[WHAT TO WORK ON] Your answer should be the lines from the start of the records through the line with "IC7 pin V-: none -> GND", copied word for word.

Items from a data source
● ● ●

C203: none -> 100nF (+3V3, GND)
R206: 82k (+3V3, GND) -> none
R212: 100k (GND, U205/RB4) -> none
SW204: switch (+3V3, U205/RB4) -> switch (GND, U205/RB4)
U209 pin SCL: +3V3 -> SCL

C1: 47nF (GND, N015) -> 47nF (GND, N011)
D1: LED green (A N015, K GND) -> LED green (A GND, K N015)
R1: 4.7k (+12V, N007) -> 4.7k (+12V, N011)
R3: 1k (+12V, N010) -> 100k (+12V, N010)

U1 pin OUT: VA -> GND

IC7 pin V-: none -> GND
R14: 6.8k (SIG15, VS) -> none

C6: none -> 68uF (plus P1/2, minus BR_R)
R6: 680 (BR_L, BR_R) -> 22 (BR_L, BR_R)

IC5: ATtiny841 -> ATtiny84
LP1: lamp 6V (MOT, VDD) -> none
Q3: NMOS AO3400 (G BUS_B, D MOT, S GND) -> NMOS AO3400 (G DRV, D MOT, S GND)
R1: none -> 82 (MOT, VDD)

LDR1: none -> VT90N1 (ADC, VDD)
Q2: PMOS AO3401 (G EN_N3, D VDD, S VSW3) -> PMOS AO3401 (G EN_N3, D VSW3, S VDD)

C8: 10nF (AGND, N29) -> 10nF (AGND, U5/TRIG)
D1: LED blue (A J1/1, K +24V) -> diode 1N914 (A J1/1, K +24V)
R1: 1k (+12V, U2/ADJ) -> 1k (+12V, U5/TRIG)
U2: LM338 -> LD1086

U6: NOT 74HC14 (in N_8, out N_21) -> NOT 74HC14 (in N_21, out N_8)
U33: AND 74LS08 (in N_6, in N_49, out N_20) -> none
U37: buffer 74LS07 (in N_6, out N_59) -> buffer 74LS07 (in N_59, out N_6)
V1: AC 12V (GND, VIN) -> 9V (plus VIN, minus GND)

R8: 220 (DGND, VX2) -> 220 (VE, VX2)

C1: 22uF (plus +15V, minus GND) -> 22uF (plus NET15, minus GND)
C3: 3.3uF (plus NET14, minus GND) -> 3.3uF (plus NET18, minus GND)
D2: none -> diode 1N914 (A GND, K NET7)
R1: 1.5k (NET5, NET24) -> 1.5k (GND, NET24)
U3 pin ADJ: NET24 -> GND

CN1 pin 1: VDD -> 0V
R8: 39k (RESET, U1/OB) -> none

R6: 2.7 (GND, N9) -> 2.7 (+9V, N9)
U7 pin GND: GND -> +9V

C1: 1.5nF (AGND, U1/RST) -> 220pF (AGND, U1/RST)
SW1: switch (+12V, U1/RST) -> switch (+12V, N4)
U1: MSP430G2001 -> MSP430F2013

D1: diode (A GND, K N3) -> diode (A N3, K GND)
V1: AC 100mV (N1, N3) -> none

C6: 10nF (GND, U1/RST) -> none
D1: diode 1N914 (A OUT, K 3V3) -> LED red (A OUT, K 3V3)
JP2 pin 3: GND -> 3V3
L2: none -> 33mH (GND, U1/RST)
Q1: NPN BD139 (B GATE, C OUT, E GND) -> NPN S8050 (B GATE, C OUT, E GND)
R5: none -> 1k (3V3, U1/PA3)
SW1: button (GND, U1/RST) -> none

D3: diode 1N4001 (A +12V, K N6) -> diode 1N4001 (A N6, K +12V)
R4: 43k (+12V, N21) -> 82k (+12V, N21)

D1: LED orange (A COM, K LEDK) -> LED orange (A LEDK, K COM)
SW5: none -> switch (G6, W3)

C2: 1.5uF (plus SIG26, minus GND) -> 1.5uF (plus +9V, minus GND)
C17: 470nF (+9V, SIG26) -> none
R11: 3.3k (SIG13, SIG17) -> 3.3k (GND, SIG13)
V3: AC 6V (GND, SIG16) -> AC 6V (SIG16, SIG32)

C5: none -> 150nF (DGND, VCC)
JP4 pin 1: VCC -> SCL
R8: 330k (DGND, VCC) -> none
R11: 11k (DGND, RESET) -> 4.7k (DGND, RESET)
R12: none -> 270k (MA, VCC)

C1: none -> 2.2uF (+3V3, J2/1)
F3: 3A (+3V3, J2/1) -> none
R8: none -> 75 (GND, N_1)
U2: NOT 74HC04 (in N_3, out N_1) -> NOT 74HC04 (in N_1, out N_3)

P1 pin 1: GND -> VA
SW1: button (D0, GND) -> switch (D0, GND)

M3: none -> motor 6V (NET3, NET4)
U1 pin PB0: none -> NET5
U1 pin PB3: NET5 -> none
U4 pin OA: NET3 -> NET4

● ● ●

[TASK SOLUTION]
C203: none -> 100nF (+3V3, GND)
R206: 82k (+3V3, GND) -> none
R212: 100k (GND, U205/RB4) -> none
SW204: switch (+3V3, U205/RB4) -> switch (GND, U205/RB4)
U209 pin SCL: +3V3 -> SCL

C1: 47nF (GND, N015) -> 47nF (GND, N011)
D1: LED green (A N015, K GND) -> LED green (A GND, K N015)
R1: 4.7k (+12V, N007) -> 4.7k (+12V, N011)
R3: 1k (+12V, N010) -> 100k (+12V, N010)

U1 pin OUT: VA -> GND

IC7 pin V-: none -> GND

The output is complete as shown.